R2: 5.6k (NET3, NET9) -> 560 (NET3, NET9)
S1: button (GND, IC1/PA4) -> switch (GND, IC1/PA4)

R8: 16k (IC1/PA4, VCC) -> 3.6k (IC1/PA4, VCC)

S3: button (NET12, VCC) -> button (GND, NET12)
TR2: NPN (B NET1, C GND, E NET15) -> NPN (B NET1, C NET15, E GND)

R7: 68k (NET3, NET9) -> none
* * *
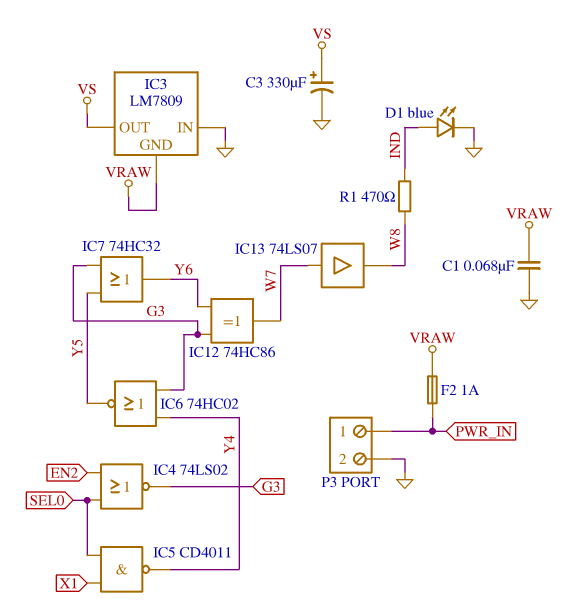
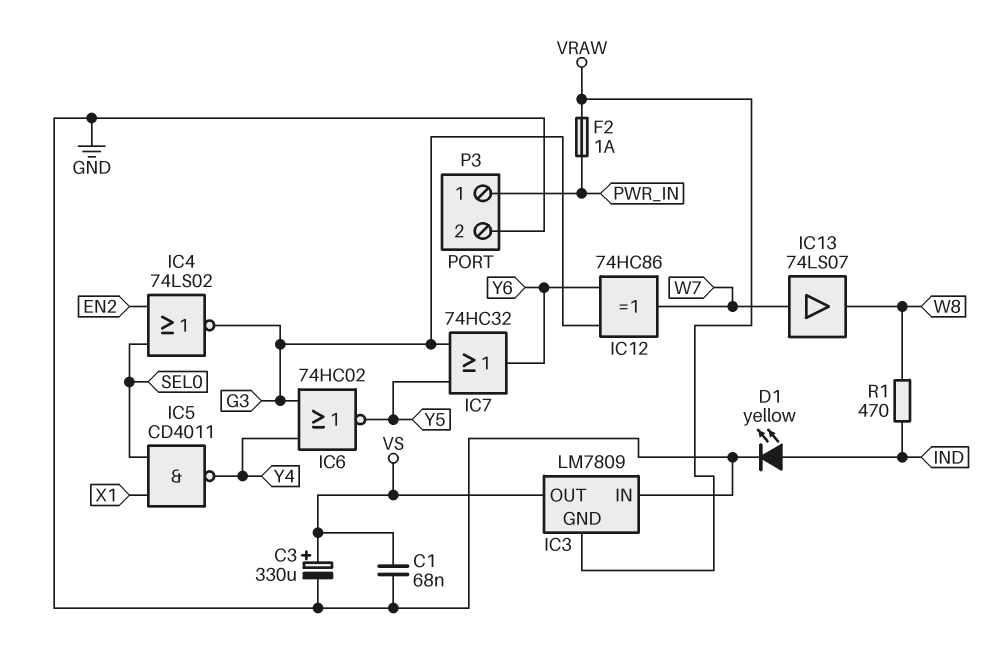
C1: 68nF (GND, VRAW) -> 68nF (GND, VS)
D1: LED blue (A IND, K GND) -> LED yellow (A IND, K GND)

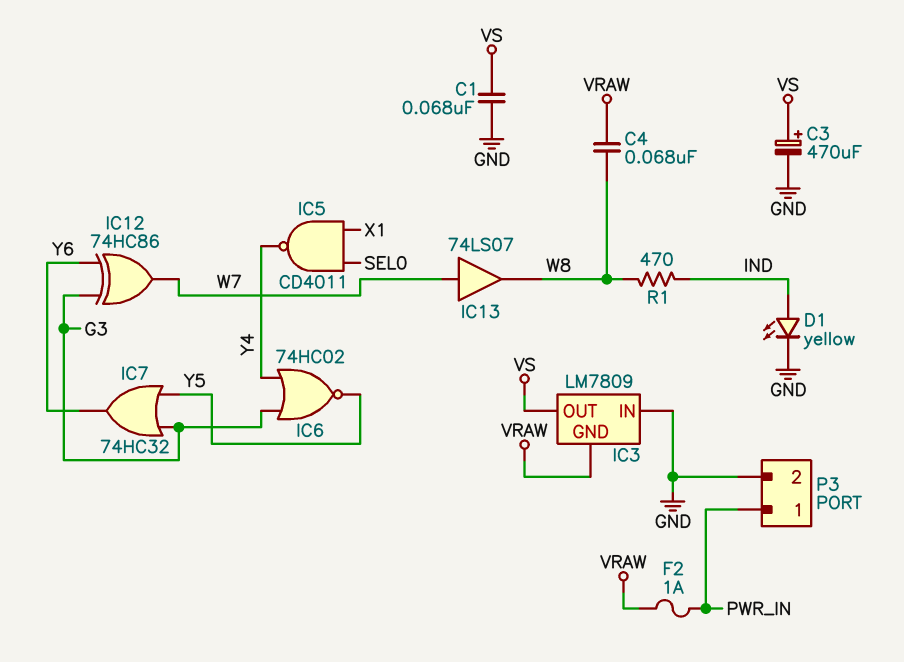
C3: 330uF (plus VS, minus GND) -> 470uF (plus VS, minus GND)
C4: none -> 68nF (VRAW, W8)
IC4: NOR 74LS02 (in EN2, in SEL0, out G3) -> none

▸ **GOAL OF THE EXERCISE**: Please transcribe only the lines in the records above running from the line that has "R8: 16k (IC1/PA4, VCC) -> 3.6k (IC1/PA4, VCC)" through the line that has "R7: 68k (NET3, NET9) -> none", both included, exactly as they appear.

▸ **ANSWER BOX**:
R8: 16k (IC1/PA4, VCC) -> 3.6k (IC1/PA4, VCC)

S3: button (NET12, VCC) -> button (GND, NET12)
TR2: NPN (B NET1, C GND, E NET15) -> NPN (B NET1, C NET15, E GND)

R7: 68k (NET3, NET9) -> none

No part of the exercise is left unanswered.